The records ::
######
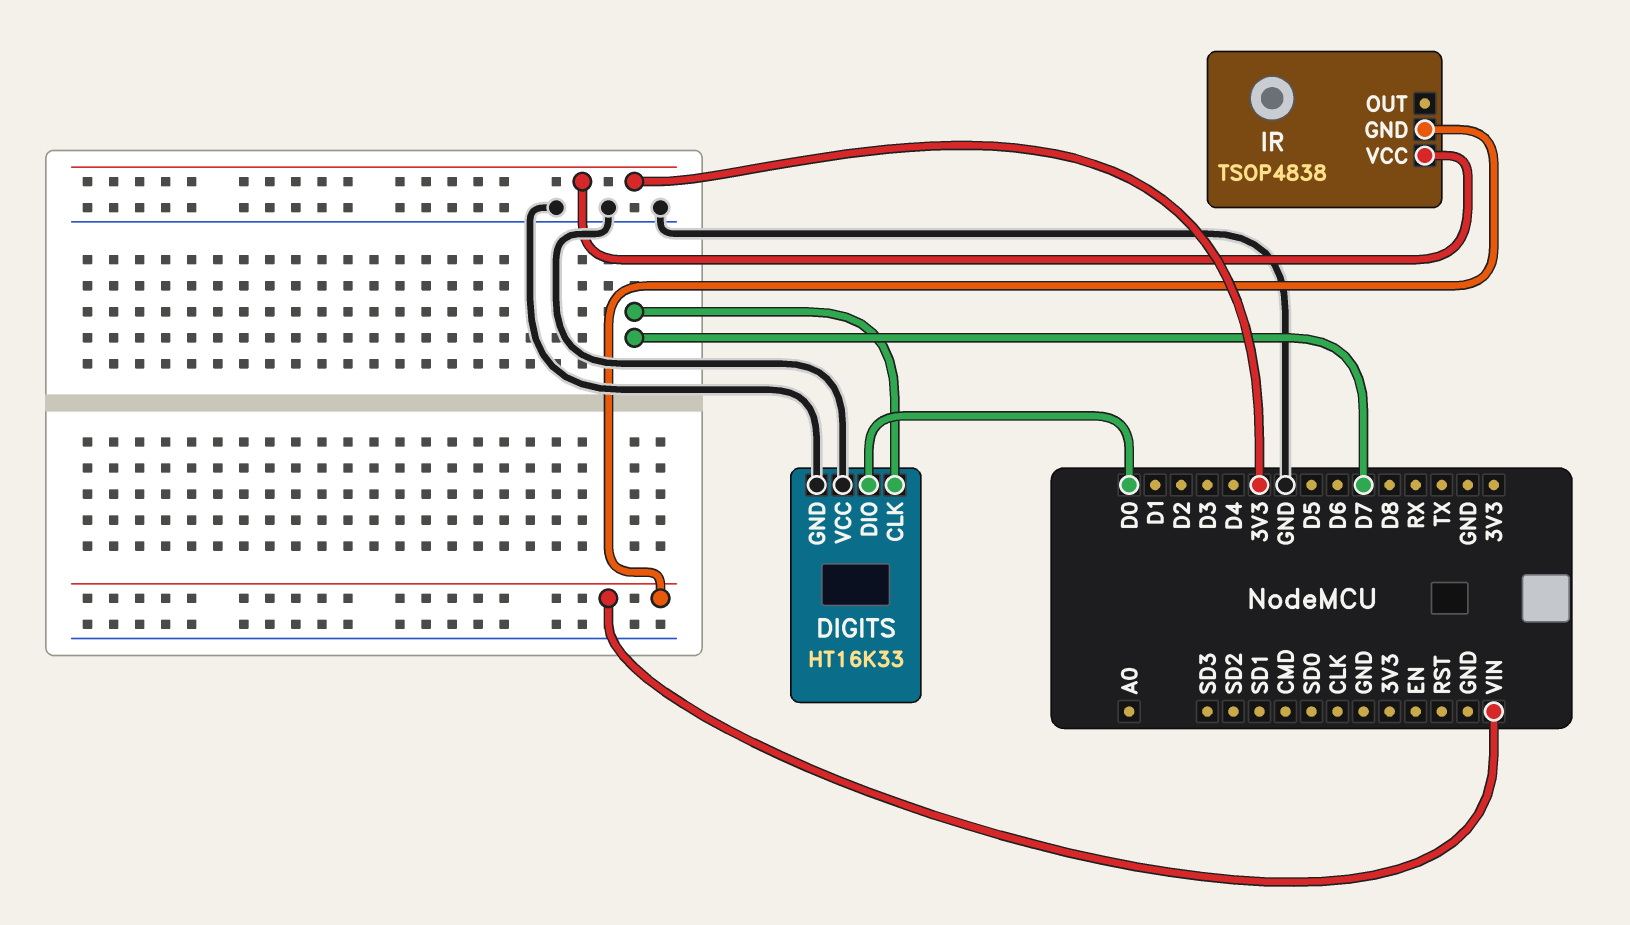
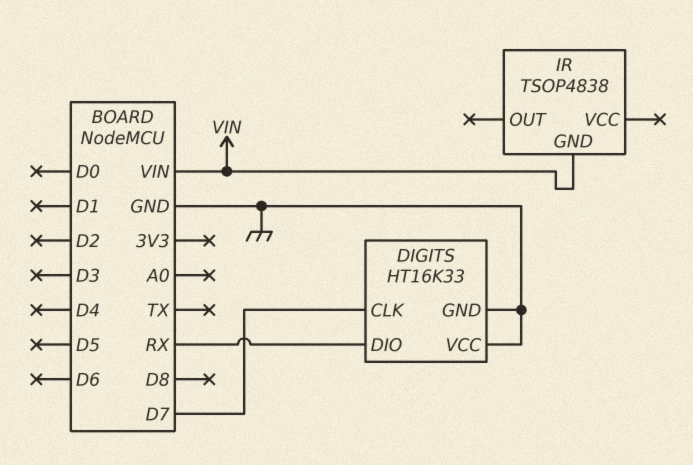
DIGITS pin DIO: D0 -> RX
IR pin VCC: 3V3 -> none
######
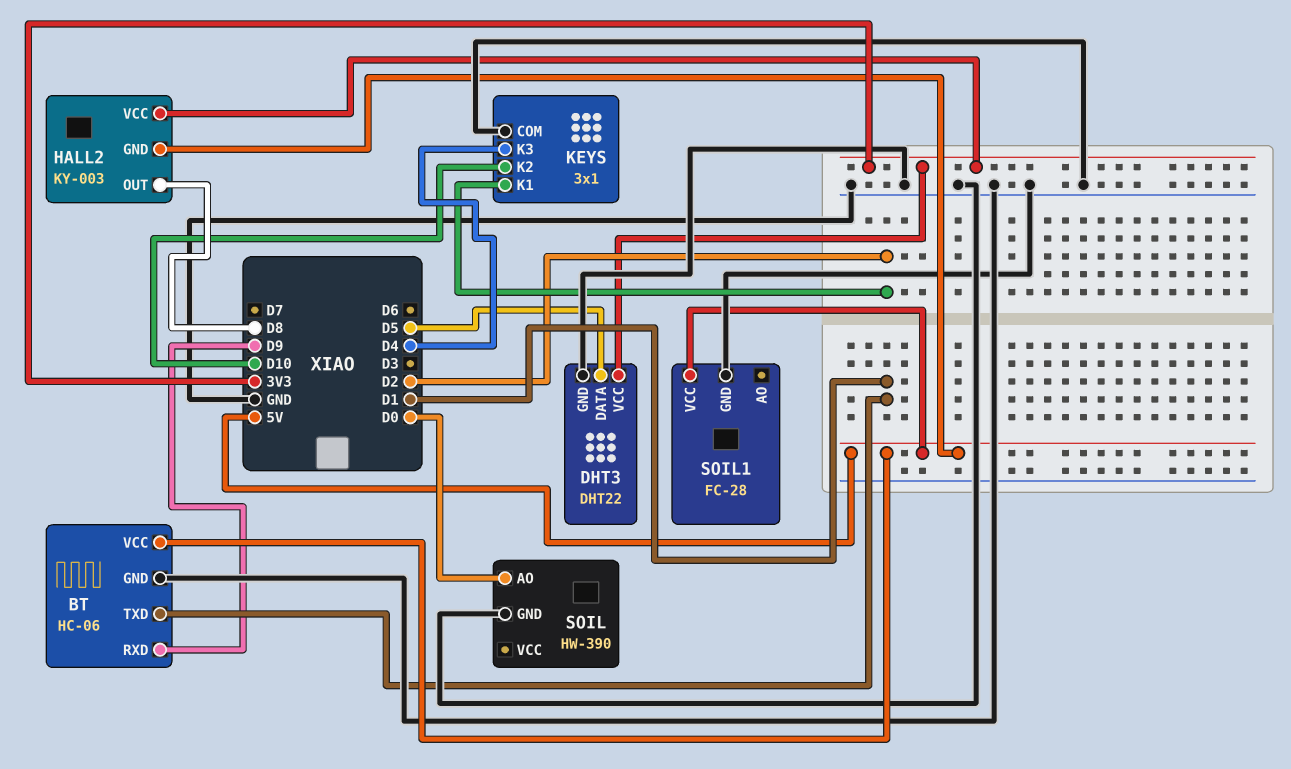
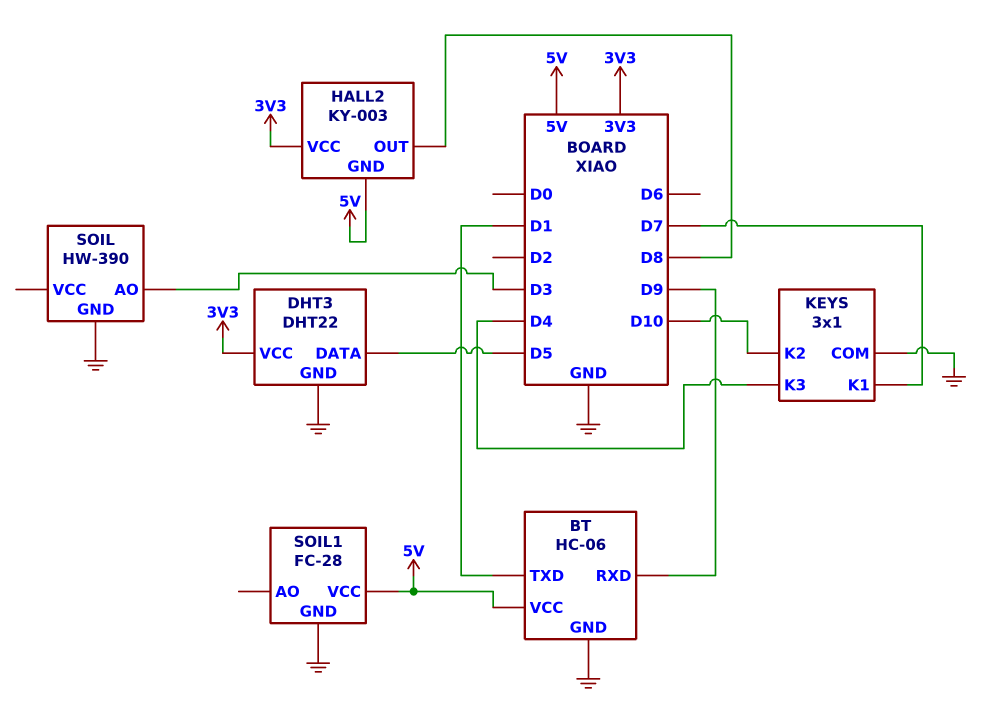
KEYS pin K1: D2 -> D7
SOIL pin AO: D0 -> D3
######
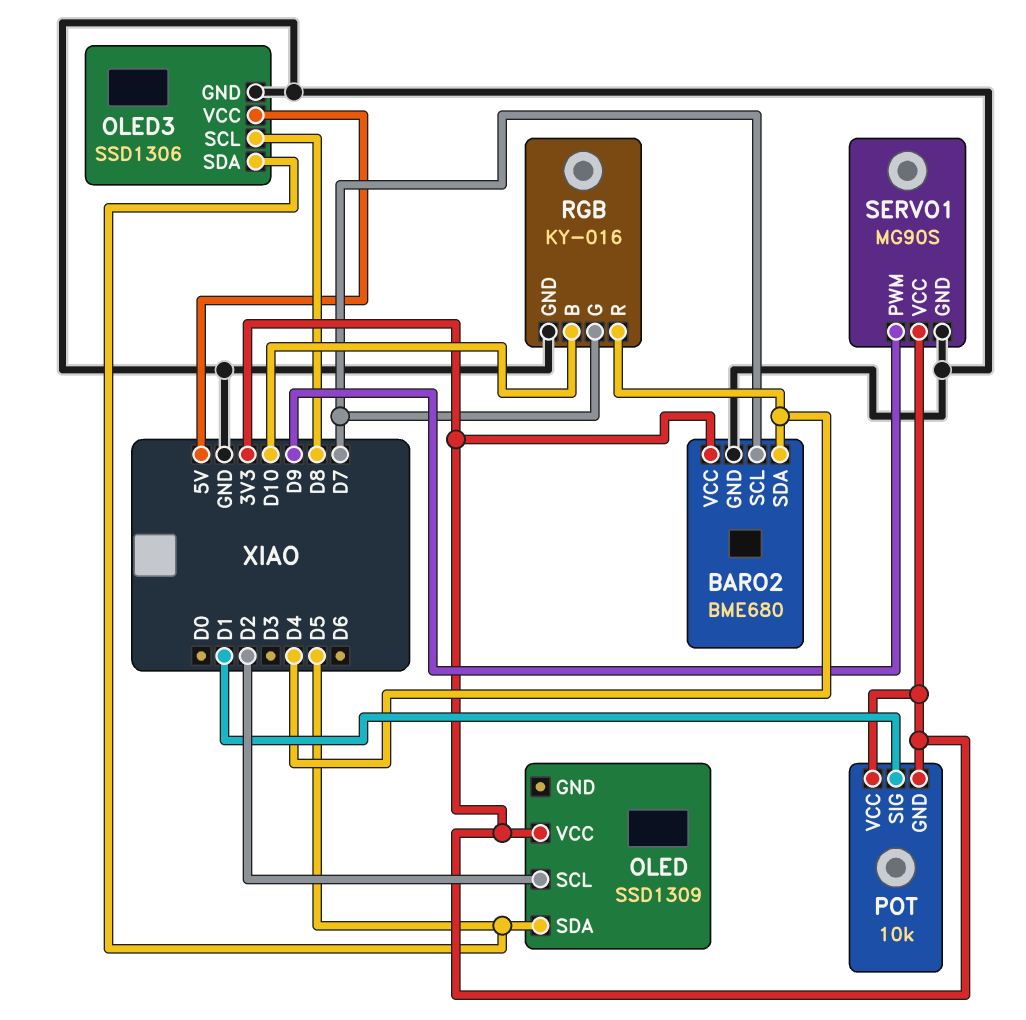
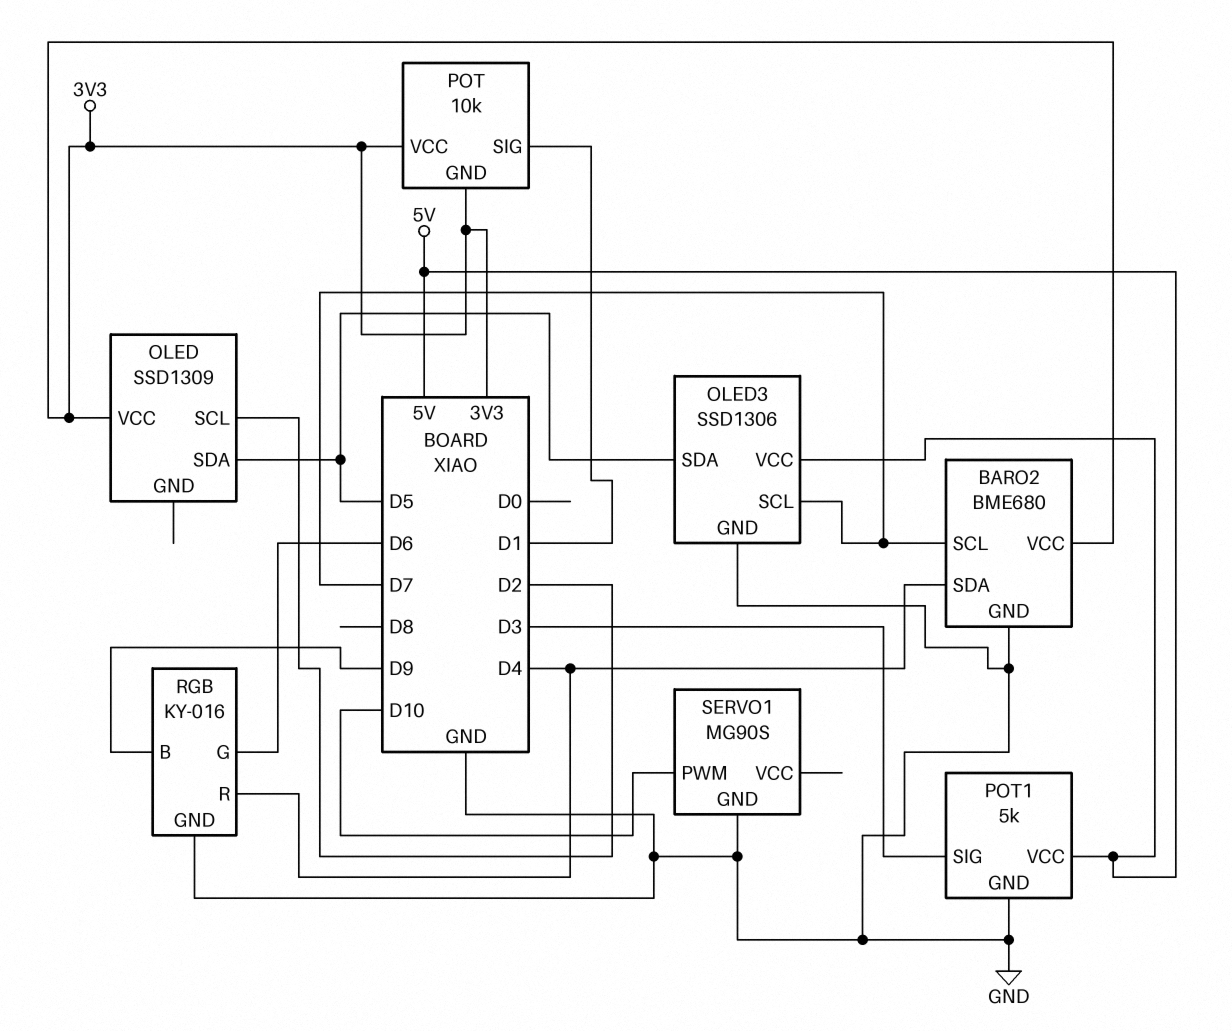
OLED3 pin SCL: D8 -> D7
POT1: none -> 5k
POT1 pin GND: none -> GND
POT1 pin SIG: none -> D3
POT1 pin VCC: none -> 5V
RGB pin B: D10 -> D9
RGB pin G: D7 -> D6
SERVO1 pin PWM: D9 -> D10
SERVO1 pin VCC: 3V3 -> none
######
What is required :: Reproduce, character for character, only the lines of the preceding data that start at the line with "POT1 pin GND: none -> GND" and end at the line with "SERVO1 pin VCC: 3V3 -> none", both included.

Result of this task ::
POT1 pin GND: none -> GND
POT1 pin SIG: none -> D3
POT1 pin VCC: none -> 5V
RGB pin B: D10 -> D9
RGB pin G: D7 -> D6
SERVO1 pin PWM: D9 -> D10
SERVO1 pin VCC: 3V3 -> none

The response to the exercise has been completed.